What is needed ->
All pictures are to be left out; every other part of the entries must be reproduced exactly.

** Records supplied follows **

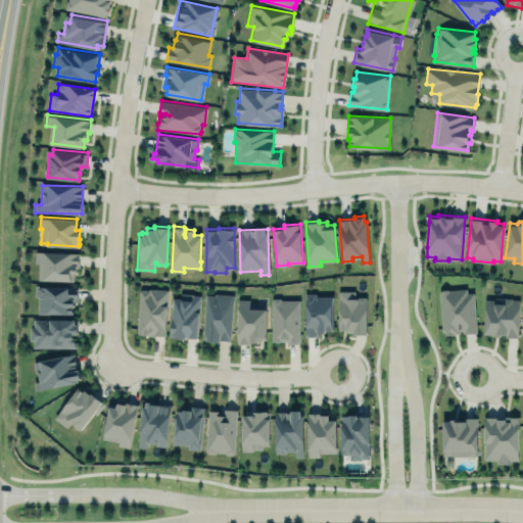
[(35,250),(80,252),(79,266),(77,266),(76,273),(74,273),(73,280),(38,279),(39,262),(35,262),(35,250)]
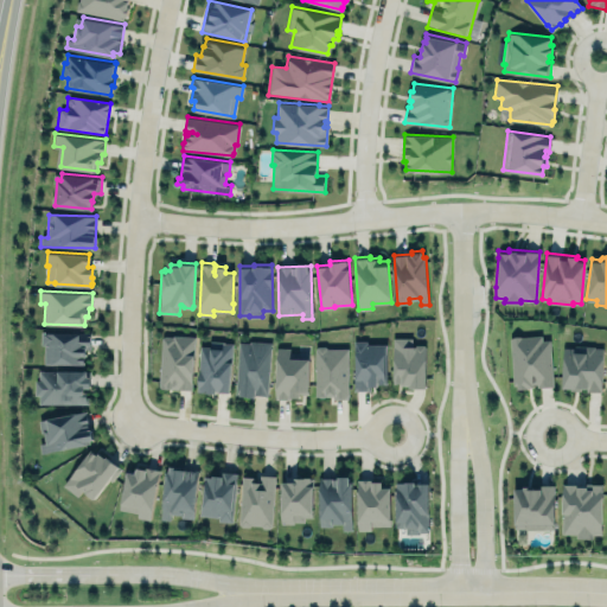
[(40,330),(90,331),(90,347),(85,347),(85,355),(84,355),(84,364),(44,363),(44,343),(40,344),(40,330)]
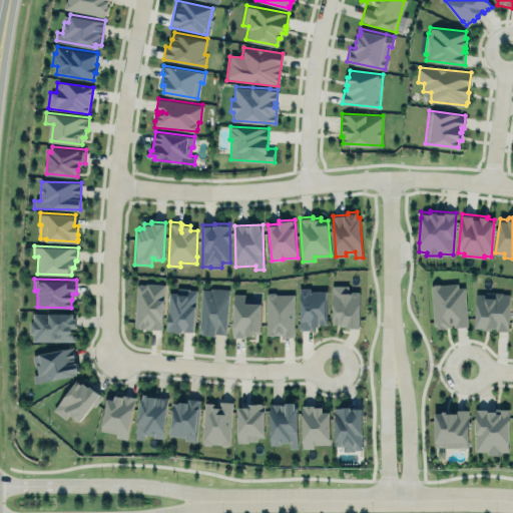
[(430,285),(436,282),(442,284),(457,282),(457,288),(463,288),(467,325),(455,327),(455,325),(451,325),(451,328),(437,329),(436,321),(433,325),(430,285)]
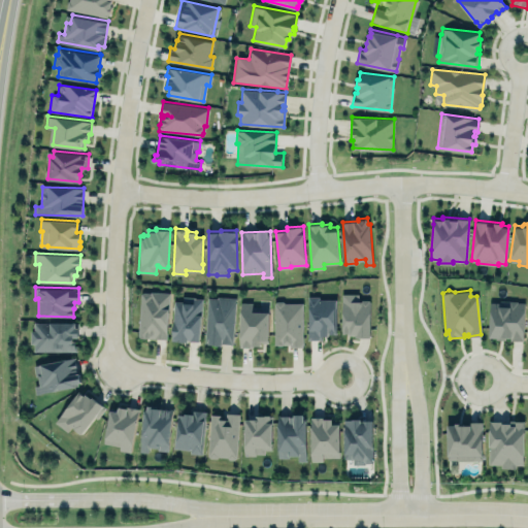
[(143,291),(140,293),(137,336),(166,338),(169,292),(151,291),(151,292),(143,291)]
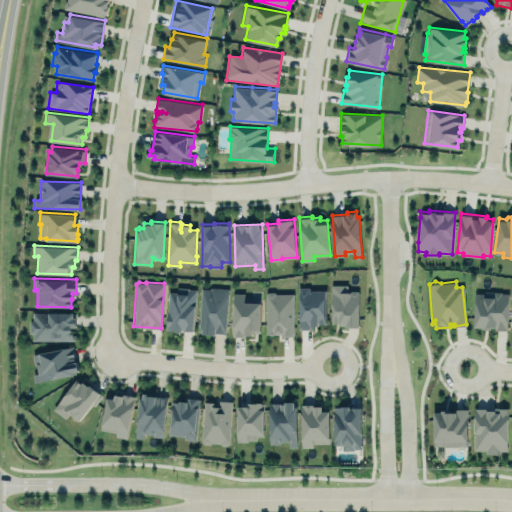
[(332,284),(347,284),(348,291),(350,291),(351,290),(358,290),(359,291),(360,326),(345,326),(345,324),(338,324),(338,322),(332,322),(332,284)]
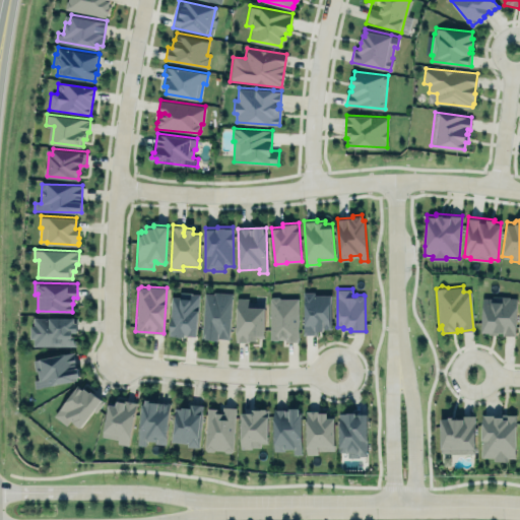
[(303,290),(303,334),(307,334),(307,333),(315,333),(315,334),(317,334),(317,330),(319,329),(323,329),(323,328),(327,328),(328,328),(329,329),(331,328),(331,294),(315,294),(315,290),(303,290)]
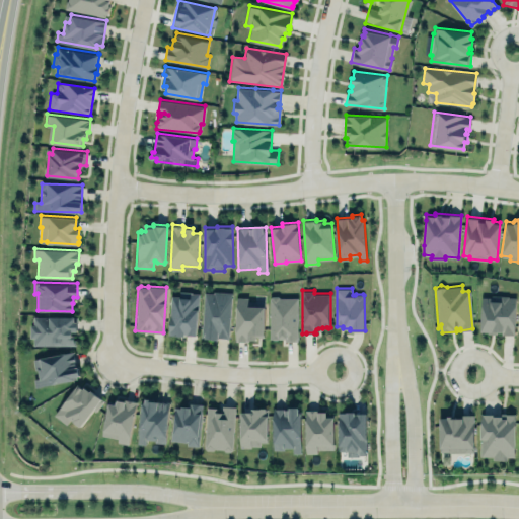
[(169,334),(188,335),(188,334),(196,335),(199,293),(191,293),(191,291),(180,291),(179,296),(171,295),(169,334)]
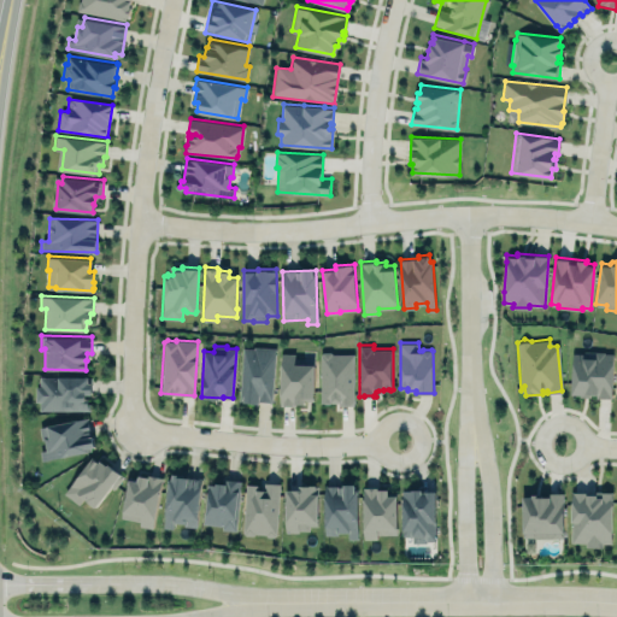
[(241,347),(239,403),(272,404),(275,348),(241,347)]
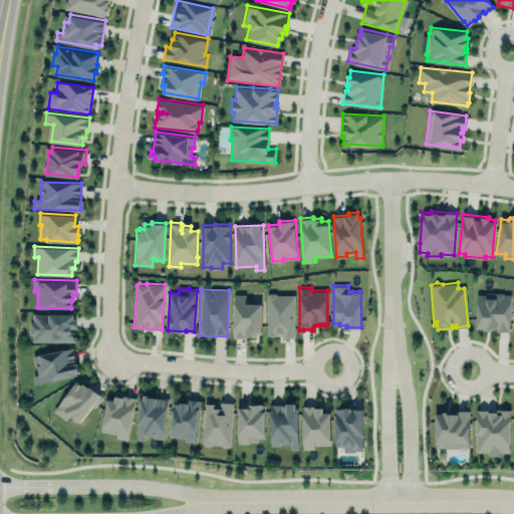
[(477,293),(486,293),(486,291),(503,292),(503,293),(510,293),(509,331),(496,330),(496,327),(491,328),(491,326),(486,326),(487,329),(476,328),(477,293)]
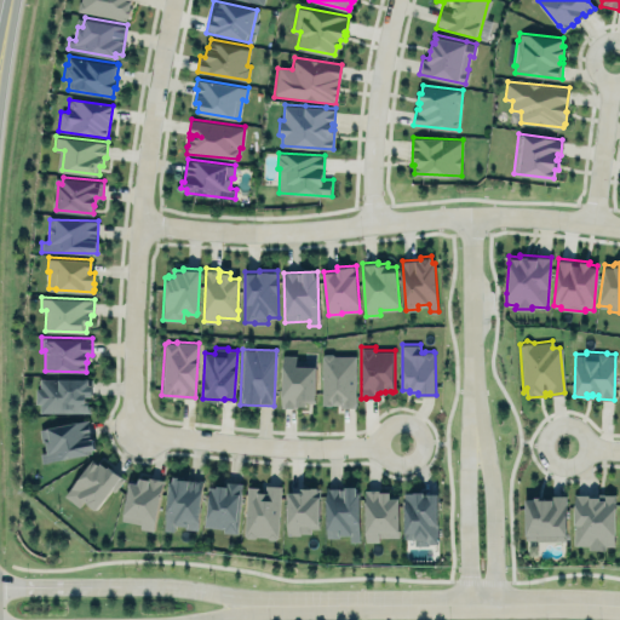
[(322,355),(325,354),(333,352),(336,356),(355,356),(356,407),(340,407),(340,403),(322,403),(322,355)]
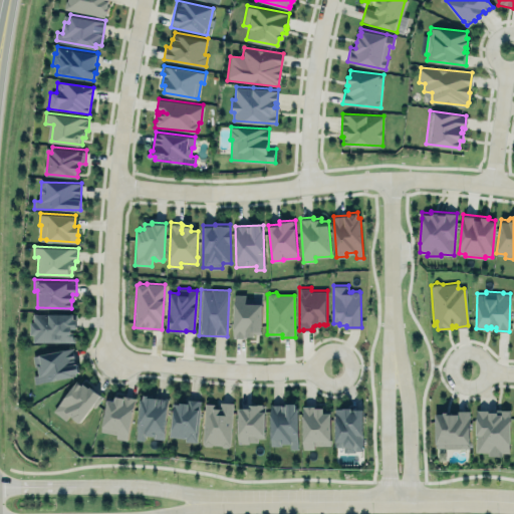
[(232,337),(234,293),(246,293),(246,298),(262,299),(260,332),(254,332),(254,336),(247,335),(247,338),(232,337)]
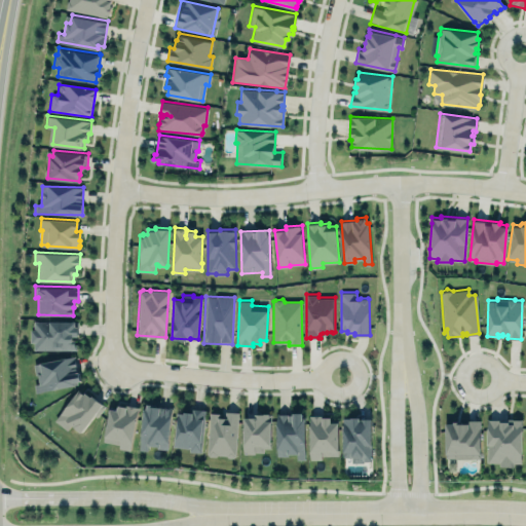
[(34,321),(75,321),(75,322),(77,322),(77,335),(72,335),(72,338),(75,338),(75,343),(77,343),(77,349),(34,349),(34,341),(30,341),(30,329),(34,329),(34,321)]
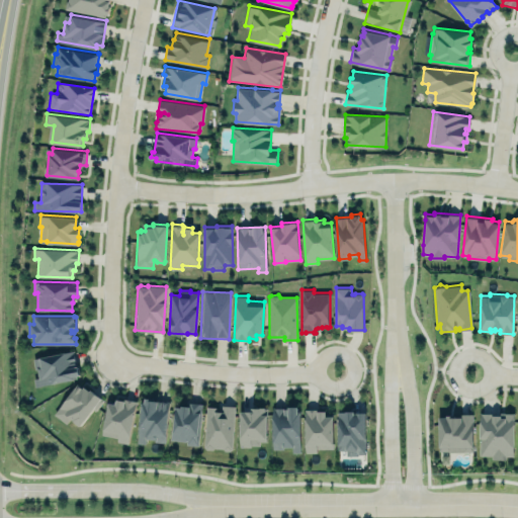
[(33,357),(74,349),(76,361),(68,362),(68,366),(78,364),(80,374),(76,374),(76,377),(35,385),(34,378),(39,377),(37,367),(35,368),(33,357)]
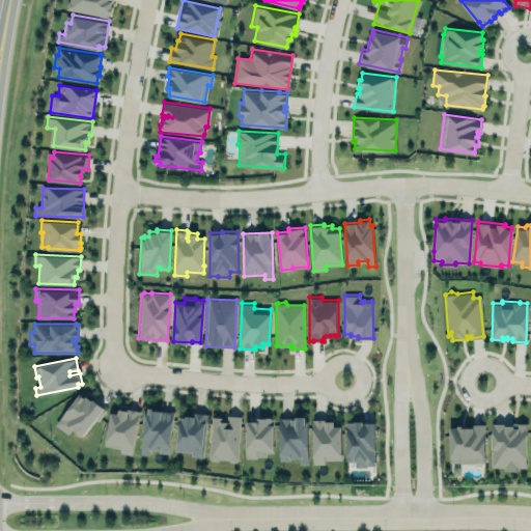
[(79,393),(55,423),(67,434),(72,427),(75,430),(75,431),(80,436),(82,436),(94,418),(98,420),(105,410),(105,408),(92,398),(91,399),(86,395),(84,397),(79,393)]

** End of Records supplied **

Response to the exercise ->
[(35,250),(80,252),(79,266),(77,266),(76,273),(74,273),(73,280),(38,279),(39,262),(35,262),(35,250)]
[(40,330),(90,331),(90,347),(85,347),(85,355),(84,355),(84,364),(44,363),(44,343),(40,344),(40,330)]
[(430,285),(436,282),(442,284),(457,282),(457,288),(463,288),(467,325),(455,327),(455,325),(451,325),(451,328),(437,329),(436,321),(433,325),(430,285)]
[(143,291),(140,293),(137,336),(166,338),(169,292),(151,291),(151,292),(143,291)]
[(332,284),(347,284),(348,291),(350,291),(351,290),(358,290),(359,291),(360,326),(345,326),(345,324),(338,324),(338,322),(332,322),(332,284)]
[(303,290),(303,334),(307,334),(307,333),(315,333),(315,334),(317,334),(317,330),(319,329),(323,329),(323,328),(327,328),(328,328),(329,329),(331,328),(331,294),(315,294),(315,290),(303,290)]
[(169,334),(188,335),(188,334),(196,335),(199,293),(191,293),(191,291),(180,291),(179,296),(171,295),(169,334)]
[(241,347),(239,403),(272,404),(275,348),(241,347)]
[(477,293),(486,293),(486,291),(503,292),(503,293),(510,293),(509,331),(496,330),(496,327),(491,328),(491,326),(486,326),(487,329),(476,328),(477,293)]
[(322,355),(325,354),(333,352),(336,356),(355,356),(356,407),(340,407),(340,403),(322,403),(322,355)]
[(232,337),(234,293),(246,293),(246,298),(262,299),(260,332),(254,332),(254,336),(247,335),(247,338),(232,337)]
[(34,321),(75,321),(75,322),(77,322),(77,335),(72,335),(72,338),(75,338),(75,343),(77,343),(77,349),(34,349),(34,341),(30,341),(30,329),(34,329),(34,321)]
[(33,357),(74,349),(76,361),(68,362),(68,366),(78,364),(80,374),(76,374),(76,377),(35,385),(34,378),(39,377),(37,367),(35,368),(33,357)]
[(79,393),(55,423),(67,434),(72,427),(75,430),(75,431),(80,436),(82,436),(94,418),(98,420),(105,410),(105,408),(92,398),(91,399),(86,395),(84,397),(79,393)]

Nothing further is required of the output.